Imprima todos os registros abaixo sem alterar nada.

Dados fornecidos:
^^^^^^^^^^^^^^^^
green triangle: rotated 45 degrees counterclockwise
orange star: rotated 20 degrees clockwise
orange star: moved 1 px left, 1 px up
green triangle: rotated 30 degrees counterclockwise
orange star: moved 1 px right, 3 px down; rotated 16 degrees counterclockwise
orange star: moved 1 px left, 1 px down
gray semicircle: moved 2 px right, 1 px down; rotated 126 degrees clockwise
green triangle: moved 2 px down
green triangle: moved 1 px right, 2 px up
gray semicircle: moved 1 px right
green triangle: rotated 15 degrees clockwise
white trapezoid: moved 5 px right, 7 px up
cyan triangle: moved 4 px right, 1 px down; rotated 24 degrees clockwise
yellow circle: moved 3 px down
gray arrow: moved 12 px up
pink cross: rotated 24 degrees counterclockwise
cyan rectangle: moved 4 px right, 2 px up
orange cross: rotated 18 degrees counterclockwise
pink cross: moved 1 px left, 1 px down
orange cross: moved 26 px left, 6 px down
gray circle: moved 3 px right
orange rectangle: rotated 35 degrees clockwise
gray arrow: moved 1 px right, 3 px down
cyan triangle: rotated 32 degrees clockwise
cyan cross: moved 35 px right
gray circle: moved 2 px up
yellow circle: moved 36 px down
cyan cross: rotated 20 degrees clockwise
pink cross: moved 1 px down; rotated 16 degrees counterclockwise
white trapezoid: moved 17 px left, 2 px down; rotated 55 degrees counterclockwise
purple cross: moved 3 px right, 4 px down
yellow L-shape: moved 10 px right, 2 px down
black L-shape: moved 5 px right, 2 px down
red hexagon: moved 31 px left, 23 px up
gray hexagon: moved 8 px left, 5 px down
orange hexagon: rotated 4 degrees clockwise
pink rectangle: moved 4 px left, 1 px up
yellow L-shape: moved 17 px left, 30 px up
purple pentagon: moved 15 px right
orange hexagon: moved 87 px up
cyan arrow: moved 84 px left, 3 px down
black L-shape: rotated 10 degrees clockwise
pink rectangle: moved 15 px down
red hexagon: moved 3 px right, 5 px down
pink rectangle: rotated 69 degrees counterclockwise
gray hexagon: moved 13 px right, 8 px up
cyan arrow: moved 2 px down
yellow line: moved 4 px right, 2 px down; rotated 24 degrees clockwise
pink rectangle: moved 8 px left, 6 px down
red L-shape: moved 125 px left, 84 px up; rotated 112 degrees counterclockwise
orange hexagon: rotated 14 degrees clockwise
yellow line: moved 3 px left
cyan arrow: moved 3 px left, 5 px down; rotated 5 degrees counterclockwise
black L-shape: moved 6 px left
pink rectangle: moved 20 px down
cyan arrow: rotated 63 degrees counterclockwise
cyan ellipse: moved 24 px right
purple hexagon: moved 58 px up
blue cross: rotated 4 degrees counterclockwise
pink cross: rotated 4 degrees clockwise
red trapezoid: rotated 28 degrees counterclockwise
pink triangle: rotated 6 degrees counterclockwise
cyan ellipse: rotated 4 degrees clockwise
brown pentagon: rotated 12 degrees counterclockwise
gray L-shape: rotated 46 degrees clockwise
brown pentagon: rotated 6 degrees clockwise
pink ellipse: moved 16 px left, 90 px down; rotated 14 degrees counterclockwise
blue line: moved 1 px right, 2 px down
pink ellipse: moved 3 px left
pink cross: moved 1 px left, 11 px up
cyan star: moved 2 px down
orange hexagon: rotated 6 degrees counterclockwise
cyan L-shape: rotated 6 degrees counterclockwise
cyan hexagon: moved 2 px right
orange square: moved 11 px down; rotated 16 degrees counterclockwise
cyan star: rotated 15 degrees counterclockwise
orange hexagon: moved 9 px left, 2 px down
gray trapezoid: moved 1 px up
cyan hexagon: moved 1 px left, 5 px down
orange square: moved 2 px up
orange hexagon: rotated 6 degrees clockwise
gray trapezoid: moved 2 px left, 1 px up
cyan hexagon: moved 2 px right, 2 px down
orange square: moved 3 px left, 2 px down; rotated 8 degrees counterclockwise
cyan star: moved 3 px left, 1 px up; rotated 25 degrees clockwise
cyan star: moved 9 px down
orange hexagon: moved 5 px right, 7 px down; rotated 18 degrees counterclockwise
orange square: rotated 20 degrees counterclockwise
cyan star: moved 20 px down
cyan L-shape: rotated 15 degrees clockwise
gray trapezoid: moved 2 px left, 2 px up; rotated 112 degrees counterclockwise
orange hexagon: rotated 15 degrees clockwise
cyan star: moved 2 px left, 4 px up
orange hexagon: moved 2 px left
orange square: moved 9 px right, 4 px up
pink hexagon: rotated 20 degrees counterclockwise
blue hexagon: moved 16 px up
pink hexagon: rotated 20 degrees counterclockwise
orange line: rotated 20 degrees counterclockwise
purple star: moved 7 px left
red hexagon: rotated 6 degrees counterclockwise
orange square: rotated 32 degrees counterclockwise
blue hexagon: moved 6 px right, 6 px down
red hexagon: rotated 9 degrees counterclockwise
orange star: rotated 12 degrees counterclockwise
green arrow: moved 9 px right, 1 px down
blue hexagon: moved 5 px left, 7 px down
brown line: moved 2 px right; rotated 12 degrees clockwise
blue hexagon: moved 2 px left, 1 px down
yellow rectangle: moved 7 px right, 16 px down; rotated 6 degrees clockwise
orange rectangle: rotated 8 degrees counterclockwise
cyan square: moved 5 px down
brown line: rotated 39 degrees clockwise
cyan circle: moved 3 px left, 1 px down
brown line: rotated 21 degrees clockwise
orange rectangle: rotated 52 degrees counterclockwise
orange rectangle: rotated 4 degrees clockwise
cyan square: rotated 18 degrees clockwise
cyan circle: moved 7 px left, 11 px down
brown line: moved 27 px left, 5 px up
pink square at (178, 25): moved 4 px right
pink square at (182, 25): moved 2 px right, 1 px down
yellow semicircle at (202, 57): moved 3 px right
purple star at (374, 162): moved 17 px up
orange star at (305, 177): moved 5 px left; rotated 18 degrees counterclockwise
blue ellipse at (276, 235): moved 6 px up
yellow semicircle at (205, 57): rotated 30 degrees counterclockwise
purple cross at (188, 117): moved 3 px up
^^^^^^^^^^^^^^^^
Resposta:
green triangle: rotated 45 degrees counterclockwise
orange star: rotated 20 degrees clockwise
orange star: moved 1 px left, 1 px up
green triangle: rotated 30 degrees counterclockwise
orange star: moved 1 px right, 3 px down; rotated 16 degrees counterclockwise
orange star: moved 1 px left, 1 px down
gray semicircle: moved 2 px right, 1 px down; rotated 126 degrees clockwise
green triangle: moved 2 px down
green triangle: moved 1 px right, 2 px up
gray semicircle: moved 1 px right
green triangle: rotated 15 degrees clockwise
white trapezoid: moved 5 px right, 7 px up
cyan triangle: moved 4 px right, 1 px down; rotated 24 degrees clockwise
yellow circle: moved 3 px down
gray arrow: moved 12 px up
pink cross: rotated 24 degrees counterclockwise
cyan rectangle: moved 4 px right, 2 px up
orange cross: rotated 18 degrees counterclockwise
pink cross: moved 1 px left, 1 px down
orange cross: moved 26 px left, 6 px down
gray circle: moved 3 px right
orange rectangle: rotated 35 degrees clockwise
gray arrow: moved 1 px right, 3 px down
cyan triangle: rotated 32 degrees clockwise
cyan cross: moved 35 px right
gray circle: moved 2 px up
yellow circle: moved 36 px down
cyan cross: rotated 20 degrees clockwise
pink cross: moved 1 px down; rotated 16 degrees counterclockwise
white trapezoid: moved 17 px left, 2 px down; rotated 55 degrees counterclockwise
purple cross: moved 3 px right, 4 px down
yellow L-shape: moved 10 px right, 2 px down
black L-shape: moved 5 px right, 2 px down
red hexagon: moved 31 px left, 23 px up
gray hexagon: moved 8 px left, 5 px down
orange hexagon: rotated 4 degrees clockwise
pink rectangle: moved 4 px left, 1 px up
yellow L-shape: moved 17 px left, 30 px up
purple pentagon: moved 15 px right
orange hexagon: moved 87 px up
cyan arrow: moved 84 px left, 3 px down
black L-shape: rotated 10 degrees clockwise
pink rectangle: moved 15 px down
red hexagon: moved 3 px right, 5 px down
pink rectangle: rotated 69 degrees counterclockwise
gray hexagon: moved 13 px right, 8 px up
cyan arrow: moved 2 px down
yellow line: moved 4 px right, 2 px down; rotated 24 degrees clockwise
pink rectangle: moved 8 px left, 6 px down
red L-shape: moved 125 px left, 84 px up; rotated 112 degrees counterclockwise
orange hexagon: rotated 14 degrees clockwise
yellow line: moved 3 px left
cyan arrow: moved 3 px left, 5 px down; rotated 5 degrees counterclockwise
black L-shape: moved 6 px left
pink rectangle: moved 20 px down
cyan arrow: rotated 63 degrees counterclockwise
cyan ellipse: moved 24 px right
purple hexagon: moved 58 px up
blue cross: rotated 4 degrees counterclockwise
pink cross: rotated 4 degrees clockwise
red trapezoid: rotated 28 degrees counterclockwise
pink triangle: rotated 6 degrees counterclockwise
cyan ellipse: rotated 4 degrees clockwise
brown pentagon: rotated 12 degrees counterclockwise
gray L-shape: rotated 46 degrees clockwise
brown pentagon: rotated 6 degrees clockwise
pink ellipse: moved 16 px left, 90 px down; rotated 14 degrees counterclockwise
blue line: moved 1 px right, 2 px down
pink ellipse: moved 3 px left
pink cross: moved 1 px left, 11 px up
cyan star: moved 2 px down
orange hexagon: rotated 6 degrees counterclockwise
cyan L-shape: rotated 6 degrees counterclockwise
cyan hexagon: moved 2 px right
orange square: moved 11 px down; rotated 16 degrees counterclockwise
cyan star: rotated 15 degrees counterclockwise
orange hexagon: moved 9 px left, 2 px down
gray trapezoid: moved 1 px up
cyan hexagon: moved 1 px left, 5 px down
orange square: moved 2 px up
orange hexagon: rotated 6 degrees clockwise
gray trapezoid: moved 2 px left, 1 px up
cyan hexagon: moved 2 px right, 2 px down
orange square: moved 3 px left, 2 px down; rotated 8 degrees counterclockwise
cyan star: moved 3 px left, 1 px up; rotated 25 degrees clockwise
cyan star: moved 9 px down
orange hexagon: moved 5 px right, 7 px down; rotated 18 degrees counterclockwise
orange square: rotated 20 degrees counterclockwise
cyan star: moved 20 px down
cyan L-shape: rotated 15 degrees clockwise
gray trapezoid: moved 2 px left, 2 px up; rotated 112 degrees counterclockwise
orange hexagon: rotated 15 degrees clockwise
cyan star: moved 2 px left, 4 px up
orange hexagon: moved 2 px left
orange square: moved 9 px right, 4 px up
pink hexagon: rotated 20 degrees counterclockwise
blue hexagon: moved 16 px up
pink hexagon: rotated 20 degrees counterclockwise
orange line: rotated 20 degrees counterclockwise
purple star: moved 7 px left
red hexagon: rotated 6 degrees counterclockwise
orange square: rotated 32 degrees counterclockwise
blue hexagon: moved 6 px right, 6 px down
red hexagon: rotated 9 degrees counterclockwise
orange star: rotated 12 degrees counterclockwise
green arrow: moved 9 px right, 1 px down
blue hexagon: moved 5 px left, 7 px down
brown line: moved 2 px right; rotated 12 degrees clockwise
blue hexagon: moved 2 px left, 1 px down
yellow rectangle: moved 7 px right, 16 px down; rotated 6 degrees clockwise
orange rectangle: rotated 8 degrees counterclockwise
cyan square: moved 5 px down
brown line: rotated 39 degrees clockwise
cyan circle: moved 3 px left, 1 px down
brown line: rotated 21 degrees clockwise
orange rectangle: rotated 52 degrees counterclockwise
orange rectangle: rotated 4 degrees clockwise
cyan square: rotated 18 degrees clockwise
cyan circle: moved 7 px left, 11 px down
brown line: moved 27 px left, 5 px up
pink square at (178, 25): moved 4 px right
pink square at (182, 25): moved 2 px right, 1 px down
yellow semicircle at (202, 57): moved 3 px right
purple star at (374, 162): moved 17 px up
orange star at (305, 177): moved 5 px left; rotated 18 degrees counterclockwise
blue ellipse at (276, 235): moved 6 px up
yellow semicircle at (205, 57): rotated 30 degrees counterclockwise
purple cross at (188, 117): moved 3 px up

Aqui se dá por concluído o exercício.